▶ _ABOUT THIS EXERCISE_: Could you please retype all of the entries exactly as they appear?

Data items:
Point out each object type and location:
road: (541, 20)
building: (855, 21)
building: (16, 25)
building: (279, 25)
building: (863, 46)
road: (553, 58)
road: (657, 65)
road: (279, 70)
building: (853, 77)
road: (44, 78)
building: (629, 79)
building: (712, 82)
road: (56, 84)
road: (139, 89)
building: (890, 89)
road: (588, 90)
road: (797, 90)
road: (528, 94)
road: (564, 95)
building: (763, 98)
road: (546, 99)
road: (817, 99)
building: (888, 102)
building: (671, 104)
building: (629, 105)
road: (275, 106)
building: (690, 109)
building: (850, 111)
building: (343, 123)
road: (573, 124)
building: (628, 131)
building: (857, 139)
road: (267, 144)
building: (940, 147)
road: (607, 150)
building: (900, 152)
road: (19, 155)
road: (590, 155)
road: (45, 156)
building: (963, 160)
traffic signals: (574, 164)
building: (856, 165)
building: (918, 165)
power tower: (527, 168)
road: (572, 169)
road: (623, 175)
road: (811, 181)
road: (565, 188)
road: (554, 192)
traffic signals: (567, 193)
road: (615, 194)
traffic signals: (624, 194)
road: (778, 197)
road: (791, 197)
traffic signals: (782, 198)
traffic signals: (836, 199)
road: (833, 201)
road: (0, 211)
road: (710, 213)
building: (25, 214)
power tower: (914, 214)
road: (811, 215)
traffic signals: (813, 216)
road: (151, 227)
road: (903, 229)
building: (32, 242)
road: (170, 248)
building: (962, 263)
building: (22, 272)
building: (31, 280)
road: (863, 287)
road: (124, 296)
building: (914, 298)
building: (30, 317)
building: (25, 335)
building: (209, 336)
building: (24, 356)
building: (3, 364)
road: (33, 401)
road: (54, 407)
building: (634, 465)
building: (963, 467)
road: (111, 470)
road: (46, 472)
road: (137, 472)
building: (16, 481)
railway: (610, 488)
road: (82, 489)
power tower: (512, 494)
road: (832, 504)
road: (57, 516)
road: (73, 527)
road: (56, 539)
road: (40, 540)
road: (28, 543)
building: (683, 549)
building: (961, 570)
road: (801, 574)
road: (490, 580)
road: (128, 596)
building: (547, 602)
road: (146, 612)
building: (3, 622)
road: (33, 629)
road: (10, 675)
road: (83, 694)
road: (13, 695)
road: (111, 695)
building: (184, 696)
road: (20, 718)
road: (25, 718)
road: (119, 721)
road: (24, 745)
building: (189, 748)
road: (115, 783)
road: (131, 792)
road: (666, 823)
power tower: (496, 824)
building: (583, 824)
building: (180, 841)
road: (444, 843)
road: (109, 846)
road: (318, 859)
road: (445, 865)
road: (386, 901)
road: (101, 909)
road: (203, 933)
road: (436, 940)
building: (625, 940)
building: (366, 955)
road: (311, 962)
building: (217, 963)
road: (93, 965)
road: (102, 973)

▶ _SOLVED PROBLEM_:
Point out each object type and location:
road: (541, 20)
building: (855, 21)
building: (16, 25)
building: (279, 25)
building: (863, 46)
road: (553, 58)
road: (657, 65)
road: (279, 70)
building: (853, 77)
road: (44, 78)
building: (629, 79)
building: (712, 82)
road: (56, 84)
road: (139, 89)
building: (890, 89)
road: (588, 90)
road: (797, 90)
road: (528, 94)
road: (564, 95)
building: (763, 98)
road: (546, 99)
road: (817, 99)
building: (888, 102)
building: (671, 104)
building: (629, 105)
road: (275, 106)
building: (690, 109)
building: (850, 111)
building: (343, 123)
road: (573, 124)
building: (628, 131)
building: (857, 139)
road: (267, 144)
building: (940, 147)
road: (607, 150)
building: (900, 152)
road: (19, 155)
road: (590, 155)
road: (45, 156)
building: (963, 160)
traffic signals: (574, 164)
building: (856, 165)
building: (918, 165)
power tower: (527, 168)
road: (572, 169)
road: (623, 175)
road: (811, 181)
road: (565, 188)
road: (554, 192)
traffic signals: (567, 193)
road: (615, 194)
traffic signals: (624, 194)
road: (778, 197)
road: (791, 197)
traffic signals: (782, 198)
traffic signals: (836, 199)
road: (833, 201)
road: (0, 211)
road: (710, 213)
building: (25, 214)
power tower: (914, 214)
road: (811, 215)
traffic signals: (813, 216)
road: (151, 227)
road: (903, 229)
building: (32, 242)
road: (170, 248)
building: (962, 263)
building: (22, 272)
building: (31, 280)
road: (863, 287)
road: (124, 296)
building: (914, 298)
building: (30, 317)
building: (25, 335)
building: (209, 336)
building: (24, 356)
building: (3, 364)
road: (33, 401)
road: (54, 407)
building: (634, 465)
building: (963, 467)
road: (111, 470)
road: (46, 472)
road: (137, 472)
building: (16, 481)
railway: (610, 488)
road: (82, 489)
power tower: (512, 494)
road: (832, 504)
road: (57, 516)
road: (73, 527)
road: (56, 539)
road: (40, 540)
road: (28, 543)
building: (683, 549)
building: (961, 570)
road: (801, 574)
road: (490, 580)
road: (128, 596)
building: (547, 602)
road: (146, 612)
building: (3, 622)
road: (33, 629)
road: (10, 675)
road: (83, 694)
road: (13, 695)
road: (111, 695)
building: (184, 696)
road: (20, 718)
road: (25, 718)
road: (119, 721)
road: (24, 745)
building: (189, 748)
road: (115, 783)
road: (131, 792)
road: (666, 823)
power tower: (496, 824)
building: (583, 824)
building: (180, 841)
road: (444, 843)
road: (109, 846)
road: (318, 859)
road: (445, 865)
road: (386, 901)
road: (101, 909)
road: (203, 933)
road: (436, 940)
building: (625, 940)
building: (366, 955)
road: (311, 962)
building: (217, 963)
road: (93, 965)
road: (102, 973)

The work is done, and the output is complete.